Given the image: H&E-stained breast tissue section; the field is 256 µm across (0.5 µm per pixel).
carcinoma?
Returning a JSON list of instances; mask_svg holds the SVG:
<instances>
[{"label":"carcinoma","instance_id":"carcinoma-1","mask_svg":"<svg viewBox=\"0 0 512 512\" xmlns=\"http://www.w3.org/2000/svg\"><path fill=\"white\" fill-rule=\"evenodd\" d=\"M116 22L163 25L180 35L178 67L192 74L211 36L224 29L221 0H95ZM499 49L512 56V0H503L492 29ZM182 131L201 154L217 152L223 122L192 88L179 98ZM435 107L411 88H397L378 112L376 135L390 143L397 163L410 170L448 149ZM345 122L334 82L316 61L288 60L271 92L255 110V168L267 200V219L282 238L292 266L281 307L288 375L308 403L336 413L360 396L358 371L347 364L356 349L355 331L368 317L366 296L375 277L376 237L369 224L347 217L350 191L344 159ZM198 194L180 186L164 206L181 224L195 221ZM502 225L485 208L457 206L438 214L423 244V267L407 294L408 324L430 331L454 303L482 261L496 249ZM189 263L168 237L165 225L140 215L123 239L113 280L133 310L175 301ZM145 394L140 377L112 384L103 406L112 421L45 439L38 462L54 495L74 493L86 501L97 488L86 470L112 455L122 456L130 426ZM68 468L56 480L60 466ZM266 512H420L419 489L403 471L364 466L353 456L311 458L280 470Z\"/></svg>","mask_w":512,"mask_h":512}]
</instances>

☆ ☆ ☆

Exercise directions
Faithfully transcribe the whole of the data.

Result of this task
Given the image: H&E-stained breast tissue section; the field is 256 µm across (0.5 µm per pixel).
carcinoma?
Returning a JSON list of instances; mask_svg holds the SVG:
<instances>
[{"label":"carcinoma","instance_id":"carcinoma-1","mask_svg":"<svg viewBox=\"0 0 512 512\" xmlns=\"http://www.w3.org/2000/svg\"><path fill=\"white\" fill-rule=\"evenodd\" d=\"M116 22L163 25L180 35L178 67L192 74L211 36L224 29L221 0H95ZM499 49L512 56V0H503L492 29ZM182 131L201 154L217 152L223 122L192 88L179 98ZM435 107L411 88H397L378 112L376 135L390 143L397 163L410 170L448 149ZM345 122L334 82L316 61L288 60L271 92L255 110V168L267 200V219L282 238L292 266L281 307L288 375L308 403L336 413L360 396L358 371L347 364L356 349L355 331L368 317L366 296L375 277L376 237L369 224L347 217L350 191L344 159ZM198 194L180 186L164 206L181 224L195 221ZM502 225L485 208L457 206L438 214L423 244V267L407 294L408 324L430 331L454 303L482 261L496 249ZM189 263L168 237L165 225L140 215L123 239L113 280L133 310L175 301ZM145 394L140 377L112 384L103 406L112 421L45 439L38 462L54 495L74 493L86 501L97 488L86 470L112 455L122 456L130 426ZM68 468L56 480L60 466ZM266 512H420L419 489L403 471L364 466L353 456L311 458L280 470Z\"/></svg>","mask_w":512,"mask_h":512}]
</instances>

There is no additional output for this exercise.